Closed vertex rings
::::::::
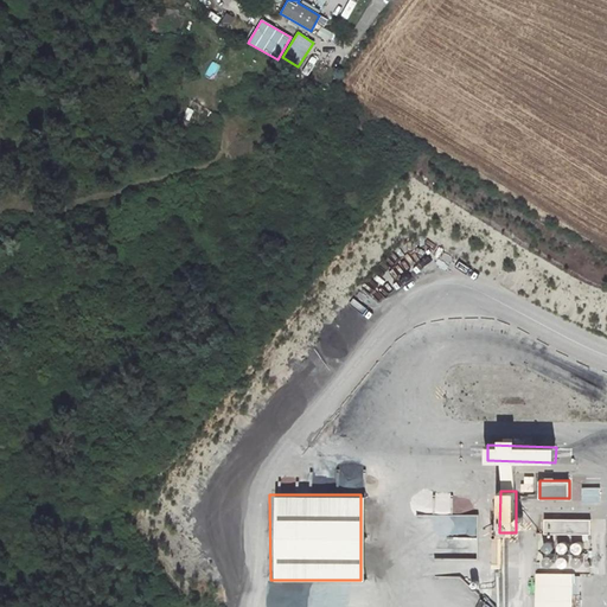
[(544,518),(544,534),(590,534),(590,519),(544,518)]
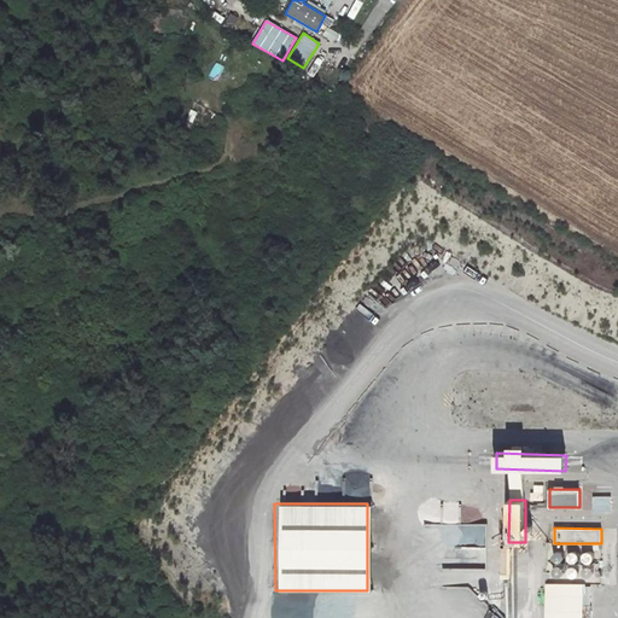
[(546,596),(583,596),(583,584),(546,583),(546,596)]
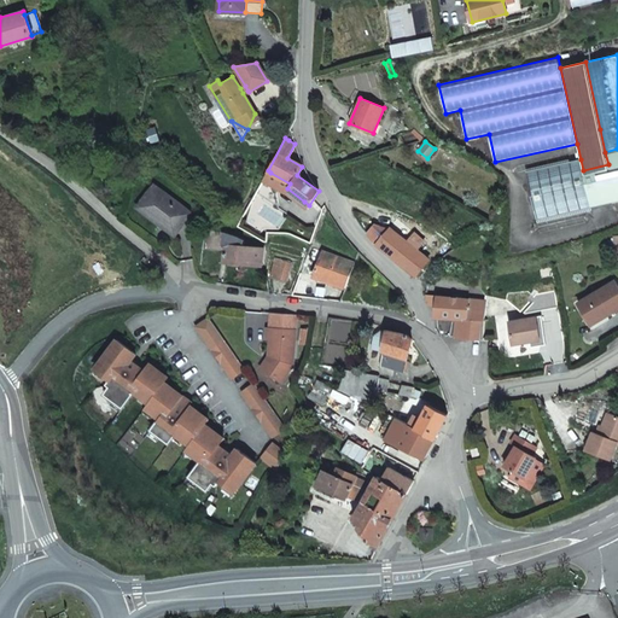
[(583,170),(581,159),(525,172),(536,220),(592,208),(617,200),(617,149),(605,152),(608,164),(583,170)]
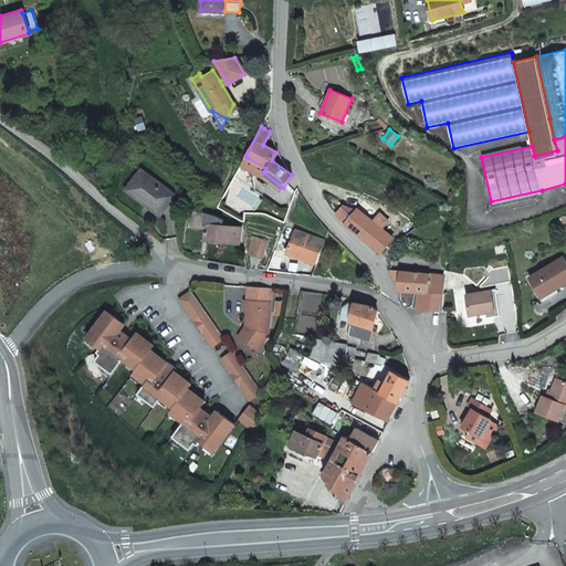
[(265,168),(248,158),(243,165),(262,176),(276,187),(279,185),(263,173),(265,168)]
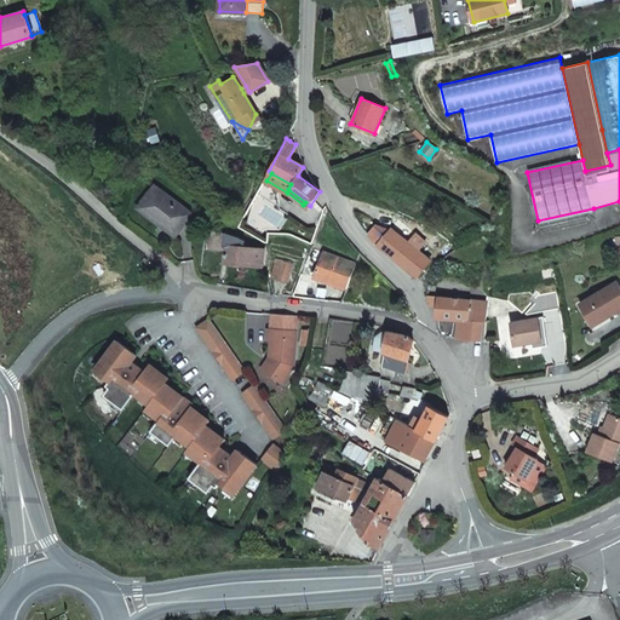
[(138,207),(174,236),(191,214),(154,187),(138,207)]
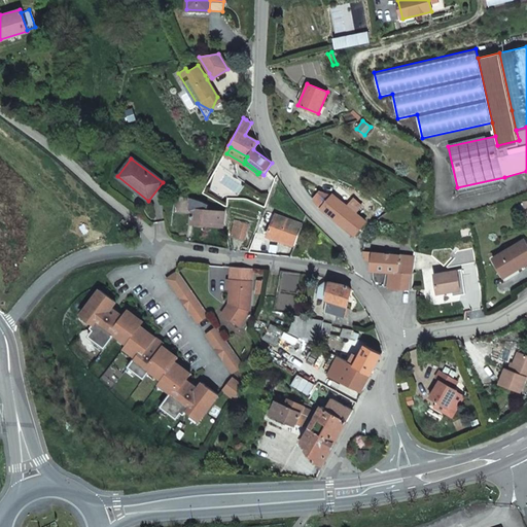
[(331,195),(320,190),(313,199),(315,201),(322,209),(354,235),(364,222),(331,195)]
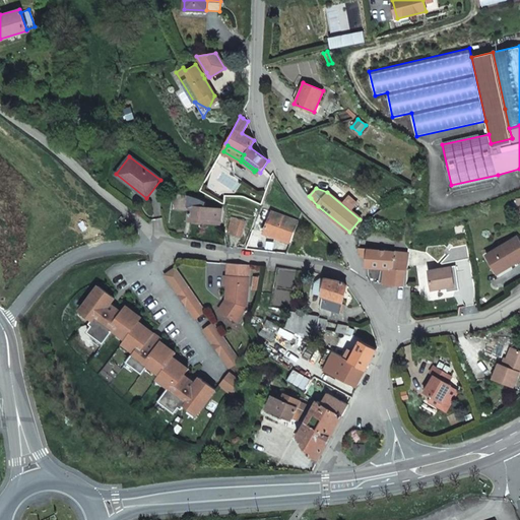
[(191,206),(190,219),(219,222),(221,208),(205,207),(205,201),(199,198),(189,195),(188,205),(191,206)]
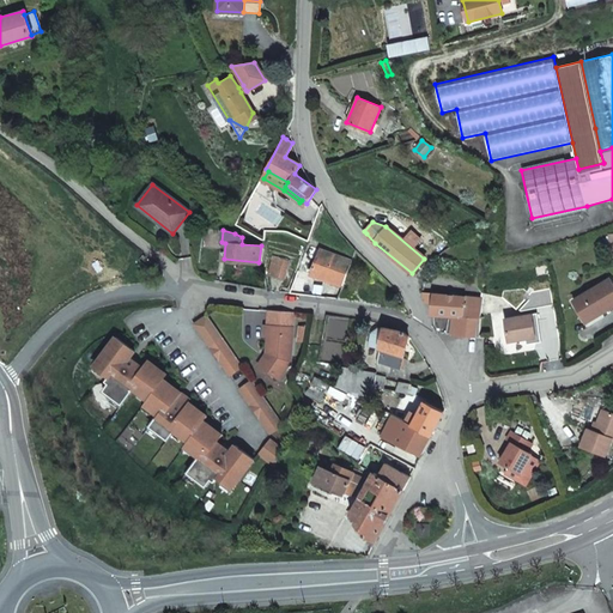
[(343,285),(349,267),(351,261),(321,250),(313,273),(343,285)]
::::::::
> Problem description:
A faithful copy of the records above is needed, with the pictures left out.

> Answer to this exercise:
[(544,518),(544,534),(590,534),(590,519),(544,518)]
[(546,596),(583,596),(583,584),(546,583),(546,596)]
[(583,170),(581,159),(525,172),(536,220),(592,208),(617,200),(617,149),(605,152),(608,164),(583,170)]
[(265,168),(248,158),(243,165),(262,176),(276,187),(279,185),(263,173),(265,168)]
[(138,207),(174,236),(191,214),(154,187),(138,207)]
[(331,195),(320,190),(313,199),(315,201),(322,209),(354,235),(364,222),(331,195)]
[(191,206),(190,219),(219,222),(221,208),(205,207),(205,201),(199,198),(189,195),(188,205),(191,206)]
[(343,285),(349,267),(351,261),(321,250),(313,273),(343,285)]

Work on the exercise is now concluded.